**DATASET EXTRACT**.
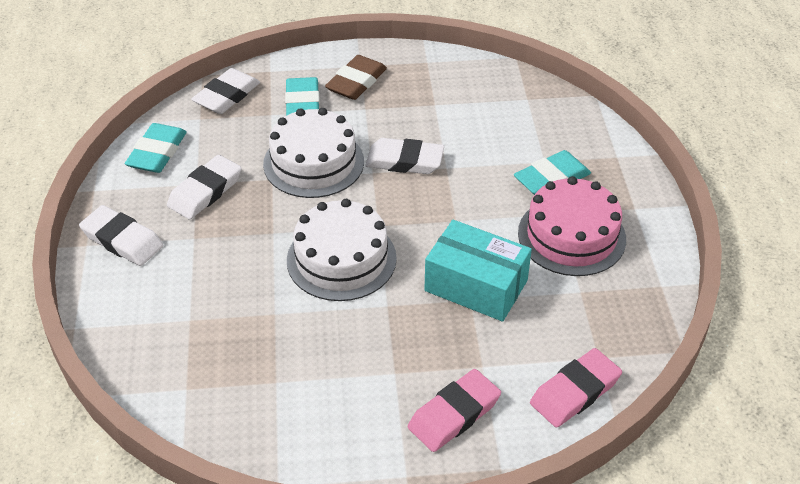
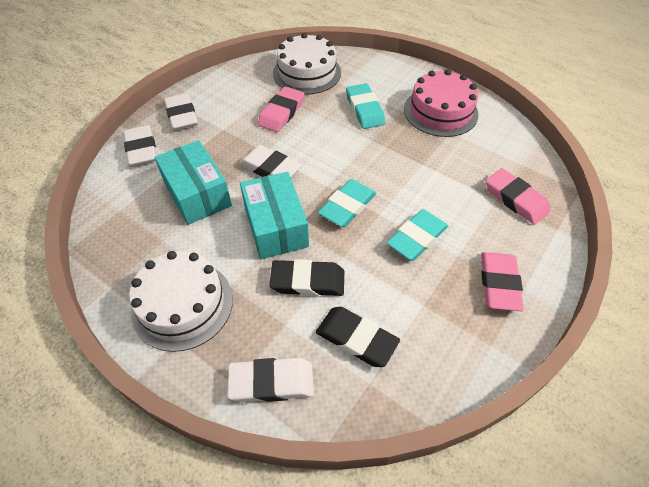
black eraser: 0 -> 2
brown eraser: 1 -> 0
pink eraser: 2 -> 3
turquoise box: 1 -> 2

**TASK TO COMPLETE**.
Make an exact copy of the listing, with no images in it.

**RESPONSE**.
black eraser: 0 -> 2
brown eraser: 1 -> 0
pink eraser: 2 -> 3
turquoise box: 1 -> 2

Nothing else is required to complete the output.